YOUR GOAL
Each entry below should be given again exactly; the pictures stay out.

SUPPLIED MATERIAL
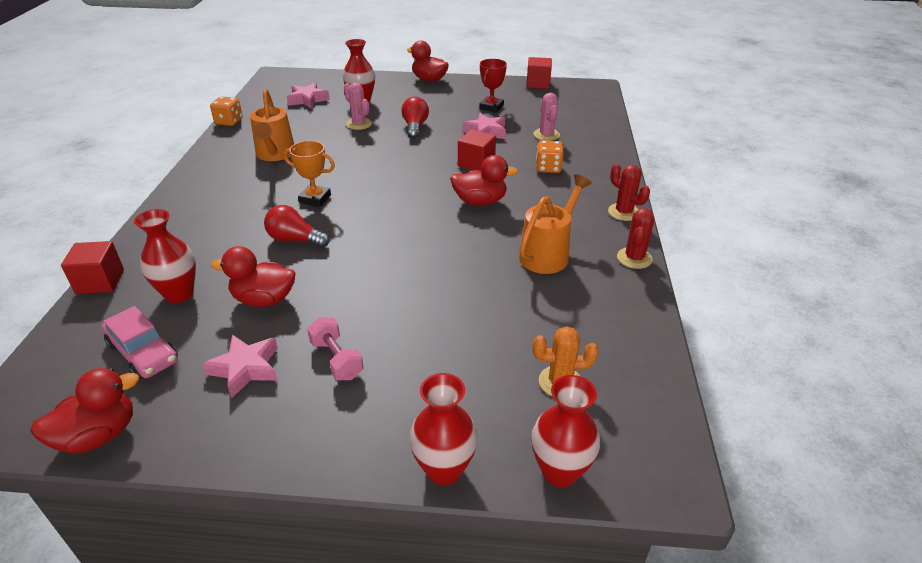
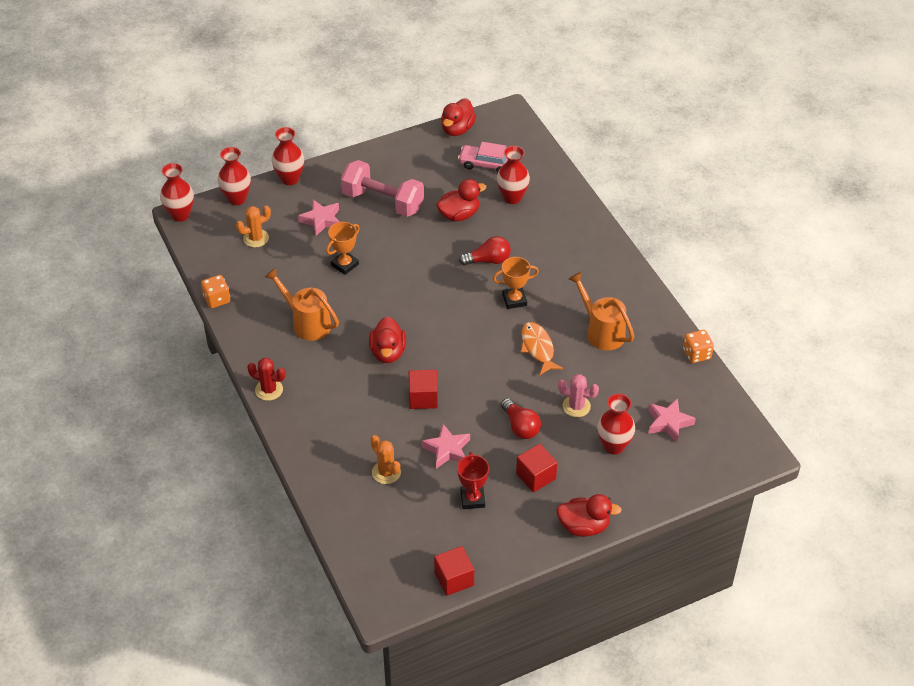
camera: 150 degrees right, 10 degrees up
(100, 281) = (568, 185): red cube -> red cube (536, 476)
(246, 369) = (425, 179): pink star -> pink star (321, 220)
(336, 359) = (383, 201): pink dumbbell -> pink dumbbell, size x1.88
(341, 162) = (538, 348): none -> orange fish
(459, 297) = (344, 265): none -> orange trophy
(480, 201) = (388, 352): red duck -> red duck turned 60 degrees counterclockwise
(546, 135) = (386, 472): pink cactus -> orange cactus
(548, 168) = (357, 420): orange dice -> orange dice (217, 299)
(548, 254) = (307, 322): orange watering can -> orange watering can turned 120 degrees clockwise
(634, 258) = (244, 344): red cactus -> none
(678, 484) = (180, 215): none -> red vase

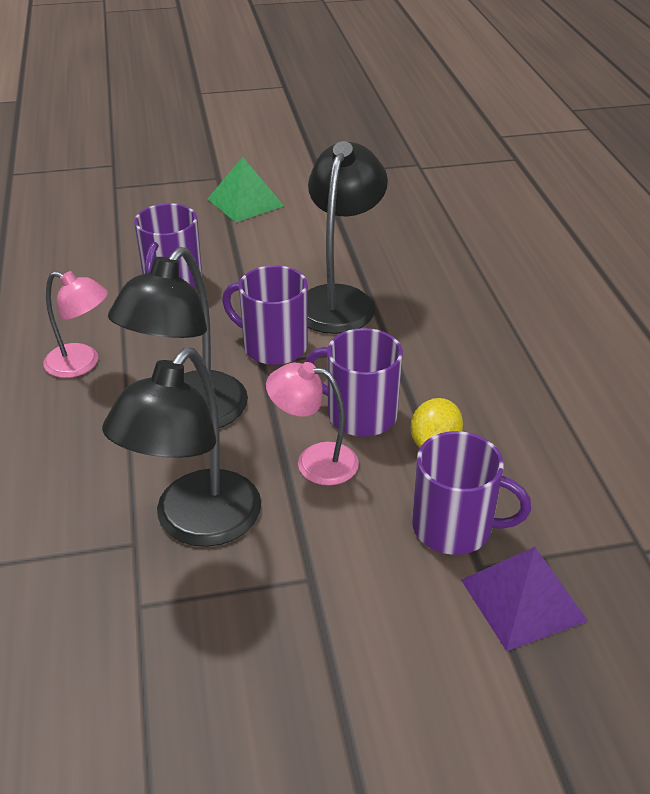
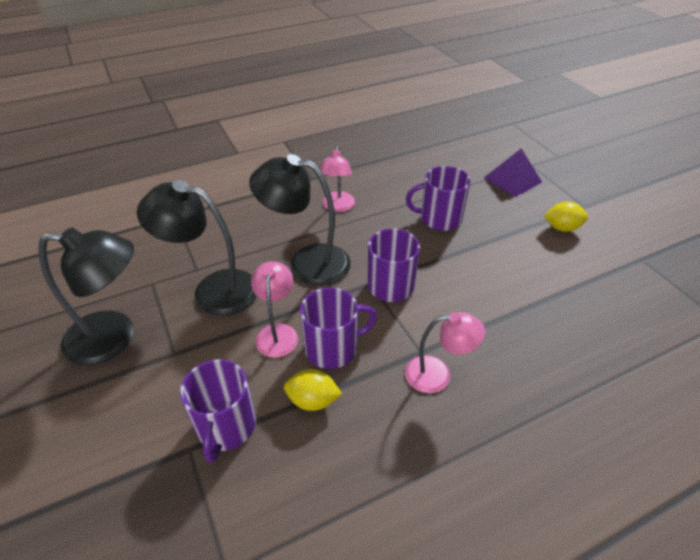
camera: 75 degrees right, 5 degrees up
(245, 202) = (561, 228): green pyramid -> yellow lemon
(339, 299) = (465, 309): black lamp -> black lamp (114, 338)
(360, 414) = (332, 348): purple mug -> purple mug turned 60 degrees clockwise
(425, 341) = (437, 374): none -> pink lamp
(522, 600) = (158, 482): purple pyramid -> purple pyramid (512, 179)

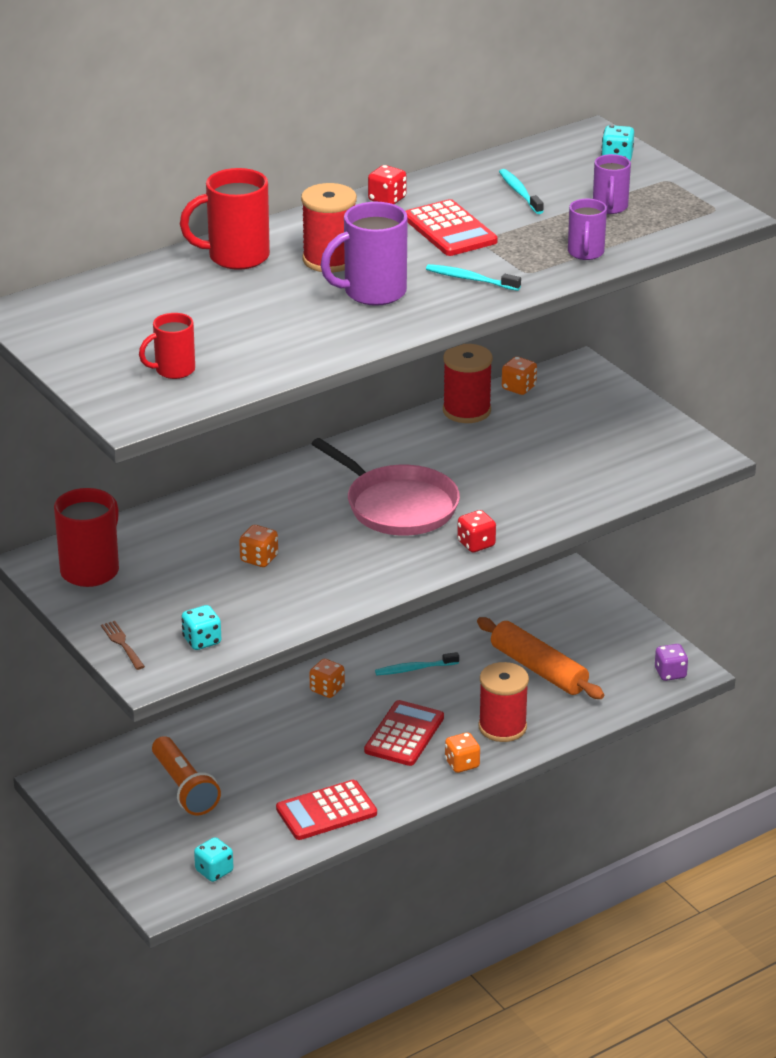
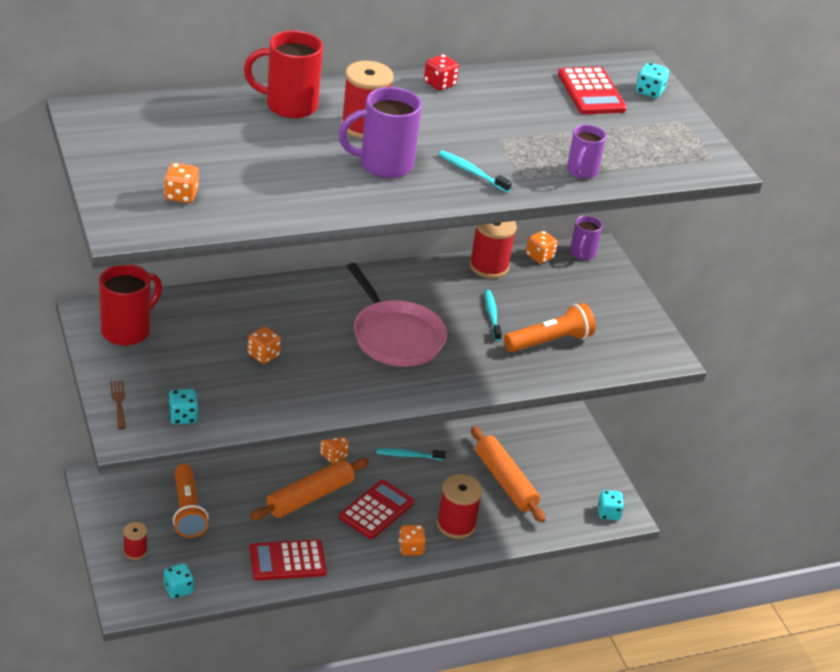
camera: 10 degrees right, 5 degrees up
(144, 845) = (135, 551): none -> red spool
(173, 370) = (181, 196): red mug -> orange dice
(320, 739) = (310, 497): none -> orange rolling pin
(450, 230) = (477, 123): red calculator -> red calculator (591, 92)
(476, 544) = (443, 387): red dice -> none
(520, 193) = (553, 103): turquoise toothbrush -> turquoise toothbrush (492, 315)
(571, 471) = (550, 341): none -> orange flashlight
(610, 207) = (622, 134): purple mug -> purple mug (582, 254)
(670, 673) = (608, 513): purple dice -> turquoise dice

TASK RESULT
camera: 150 degrees right, 10 degrees up
(100, 281) = (568, 185): red cube -> red cube (536, 476)
(246, 369) = (425, 179): pink star -> pink star (321, 220)
(336, 359) = (383, 201): pink dumbbell -> pink dumbbell, size x1.88
(341, 162) = (538, 348): none -> orange fish
(459, 297) = (344, 265): none -> orange trophy
(480, 201) = (388, 352): red duck -> red duck turned 60 degrees counterclockwise
(546, 135) = (386, 472): pink cactus -> orange cactus
(548, 168) = (357, 420): orange dice -> orange dice (217, 299)
(548, 254) = (307, 322): orange watering can -> orange watering can turned 120 degrees clockwise
(634, 258) = (244, 344): red cactus -> none
(678, 484) = (180, 215): none -> red vase

camera: 75 degrees right, 5 degrees up
(245, 202) = (561, 228): green pyramid -> yellow lemon
(339, 299) = (465, 309): black lamp -> black lamp (114, 338)
(360, 414) = (332, 348): purple mug -> purple mug turned 60 degrees clockwise
(425, 341) = (437, 374): none -> pink lamp
(522, 600) = (158, 482): purple pyramid -> purple pyramid (512, 179)

camera: 10 degrees right, 5 degrees up
(144, 845) = (135, 551): none -> red spool
(173, 370) = (181, 196): red mug -> orange dice
(320, 739) = (310, 497): none -> orange rolling pin
(450, 230) = (477, 123): red calculator -> red calculator (591, 92)
(476, 544) = (443, 387): red dice -> none
(520, 193) = (553, 103): turquoise toothbrush -> turquoise toothbrush (492, 315)
(571, 471) = (550, 341): none -> orange flashlight
(610, 207) = (622, 134): purple mug -> purple mug (582, 254)
(670, 673) = (608, 513): purple dice -> turquoise dice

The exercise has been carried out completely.